What you should do: Copy every line from the records that holds the word "scaled".

:: Available data

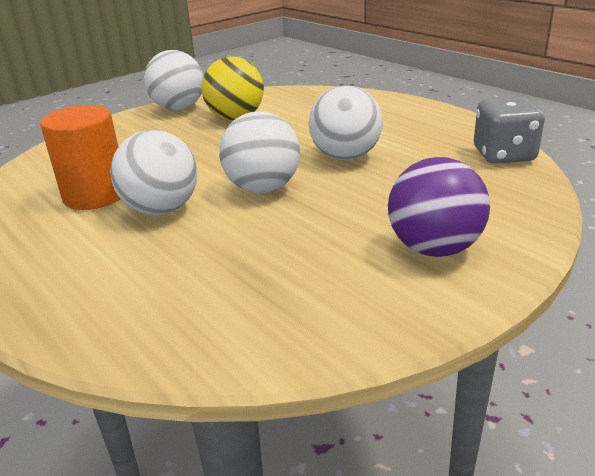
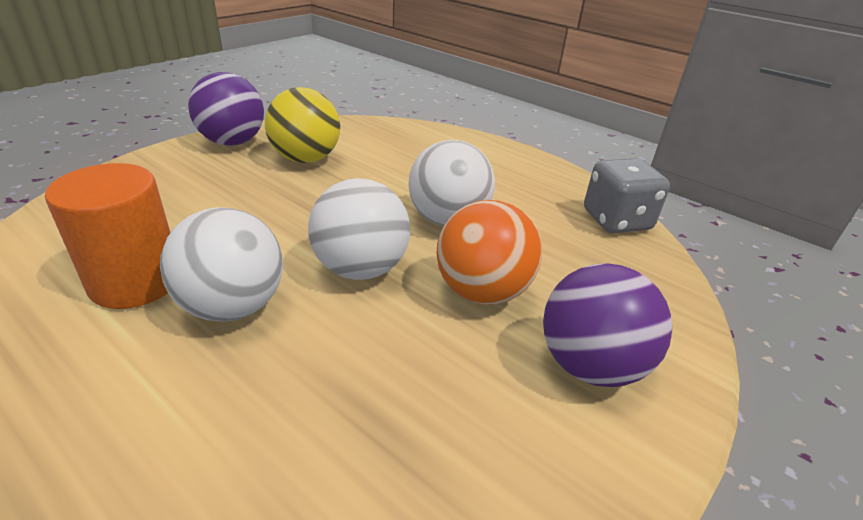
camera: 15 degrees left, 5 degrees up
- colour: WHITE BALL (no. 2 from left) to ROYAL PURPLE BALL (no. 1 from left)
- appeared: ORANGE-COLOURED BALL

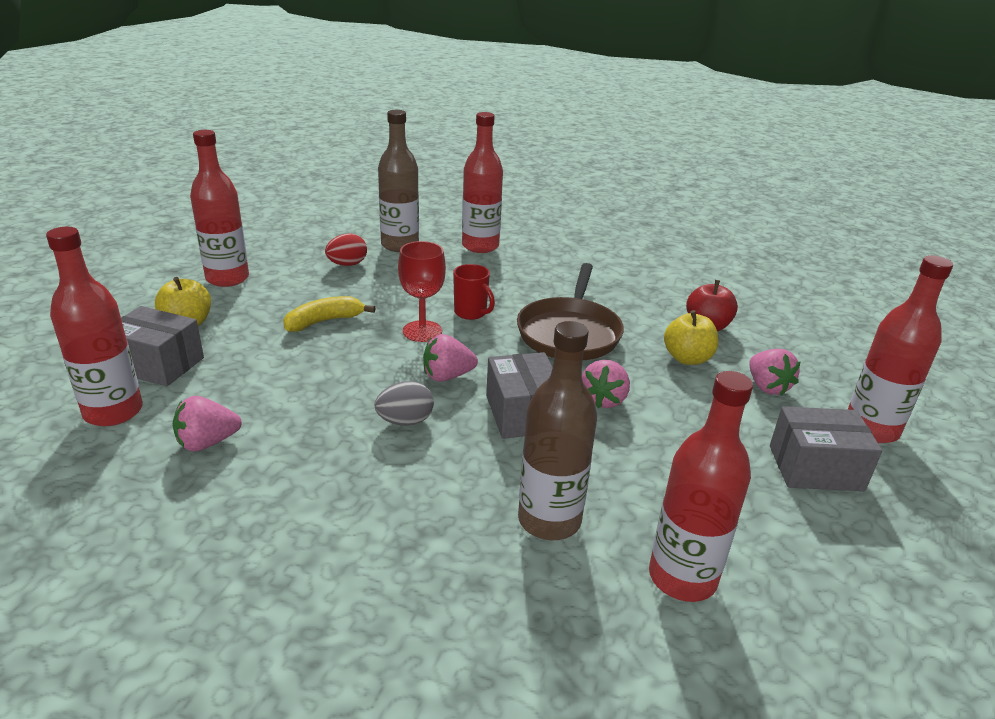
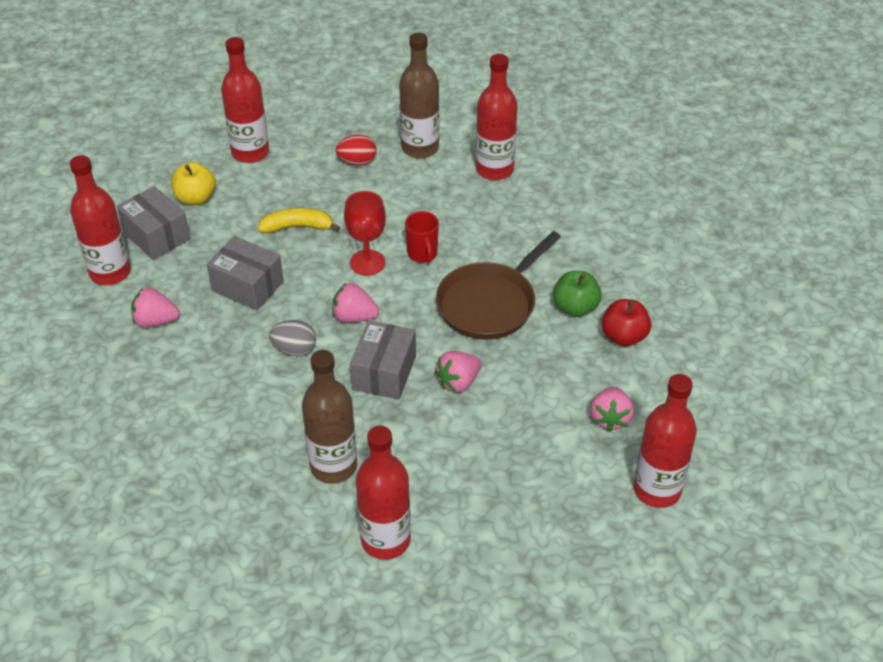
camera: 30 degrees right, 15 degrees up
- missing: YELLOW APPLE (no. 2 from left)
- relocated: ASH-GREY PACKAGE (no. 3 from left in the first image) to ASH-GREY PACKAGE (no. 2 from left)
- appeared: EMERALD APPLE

::::
:: Available data

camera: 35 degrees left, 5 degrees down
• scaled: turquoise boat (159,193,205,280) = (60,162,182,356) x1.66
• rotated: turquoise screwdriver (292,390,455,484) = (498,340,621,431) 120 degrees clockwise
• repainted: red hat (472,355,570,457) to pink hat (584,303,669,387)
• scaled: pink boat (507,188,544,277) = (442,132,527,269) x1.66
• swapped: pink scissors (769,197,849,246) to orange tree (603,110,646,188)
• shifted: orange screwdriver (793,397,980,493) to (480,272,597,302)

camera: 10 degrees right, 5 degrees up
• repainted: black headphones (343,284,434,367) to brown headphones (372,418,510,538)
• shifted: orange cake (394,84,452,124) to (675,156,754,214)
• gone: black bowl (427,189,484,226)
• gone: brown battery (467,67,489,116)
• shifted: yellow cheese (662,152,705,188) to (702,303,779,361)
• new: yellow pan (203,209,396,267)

::::

Written solution:
• scaled: turquoise boat (159,193,205,280) = (60,162,182,356) x1.66
• scaled: pink boat (507,188,544,277) = (442,132,527,269) x1.66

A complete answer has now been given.